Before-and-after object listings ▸
┏━━

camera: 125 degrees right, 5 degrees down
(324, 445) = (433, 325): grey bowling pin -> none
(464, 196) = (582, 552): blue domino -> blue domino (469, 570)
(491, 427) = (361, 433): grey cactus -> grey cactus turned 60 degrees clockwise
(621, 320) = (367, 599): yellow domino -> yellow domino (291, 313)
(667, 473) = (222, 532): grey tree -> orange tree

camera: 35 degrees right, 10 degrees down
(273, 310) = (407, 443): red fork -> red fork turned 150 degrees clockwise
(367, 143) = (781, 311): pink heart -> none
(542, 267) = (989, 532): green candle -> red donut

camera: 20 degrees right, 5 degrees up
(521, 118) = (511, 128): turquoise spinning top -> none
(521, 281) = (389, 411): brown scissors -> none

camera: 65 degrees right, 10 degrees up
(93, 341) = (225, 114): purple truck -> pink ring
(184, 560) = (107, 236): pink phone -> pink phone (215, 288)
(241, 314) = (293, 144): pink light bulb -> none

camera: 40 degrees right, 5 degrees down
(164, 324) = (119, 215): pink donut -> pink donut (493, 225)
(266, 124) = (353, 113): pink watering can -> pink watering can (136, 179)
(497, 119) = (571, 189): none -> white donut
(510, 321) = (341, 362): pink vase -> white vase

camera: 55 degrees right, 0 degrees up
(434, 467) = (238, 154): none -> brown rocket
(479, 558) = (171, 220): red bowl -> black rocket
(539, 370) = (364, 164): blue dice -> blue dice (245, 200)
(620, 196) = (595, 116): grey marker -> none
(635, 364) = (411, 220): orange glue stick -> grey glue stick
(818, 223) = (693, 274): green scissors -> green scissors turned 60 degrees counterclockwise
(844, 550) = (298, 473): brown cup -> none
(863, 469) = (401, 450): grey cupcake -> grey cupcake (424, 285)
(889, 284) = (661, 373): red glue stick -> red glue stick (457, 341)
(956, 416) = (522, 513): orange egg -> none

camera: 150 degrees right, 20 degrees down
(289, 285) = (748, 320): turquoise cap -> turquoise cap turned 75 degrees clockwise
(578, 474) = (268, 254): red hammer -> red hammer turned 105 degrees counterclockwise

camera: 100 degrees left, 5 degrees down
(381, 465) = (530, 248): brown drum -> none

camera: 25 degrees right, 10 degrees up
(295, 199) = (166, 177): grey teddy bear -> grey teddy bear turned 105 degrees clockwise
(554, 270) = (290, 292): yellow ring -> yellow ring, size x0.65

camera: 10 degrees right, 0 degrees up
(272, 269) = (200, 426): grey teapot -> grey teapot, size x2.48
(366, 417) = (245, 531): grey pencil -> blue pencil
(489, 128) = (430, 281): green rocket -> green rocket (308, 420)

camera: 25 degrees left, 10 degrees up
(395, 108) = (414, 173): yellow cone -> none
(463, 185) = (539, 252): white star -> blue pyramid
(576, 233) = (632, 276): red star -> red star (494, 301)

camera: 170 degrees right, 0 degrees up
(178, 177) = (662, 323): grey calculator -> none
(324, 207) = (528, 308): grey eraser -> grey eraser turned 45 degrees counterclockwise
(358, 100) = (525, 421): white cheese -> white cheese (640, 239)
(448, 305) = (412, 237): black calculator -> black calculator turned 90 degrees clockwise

┗━━

THE PROBLEM ▸ Please write out, exactly as they appear above, only the lines in the stretch from the line with "camera: 10 degrees right, 0 degrees up" through the line with "camera: 25 degrees left, 10 degrees up".

ANSWER TO THE PROBLEM ▸
camera: 10 degrees right, 0 degrees up
(272, 269) = (200, 426): grey teapot -> grey teapot, size x2.48
(366, 417) = (245, 531): grey pencil -> blue pencil
(489, 128) = (430, 281): green rocket -> green rocket (308, 420)

camera: 25 degrees left, 10 degrees up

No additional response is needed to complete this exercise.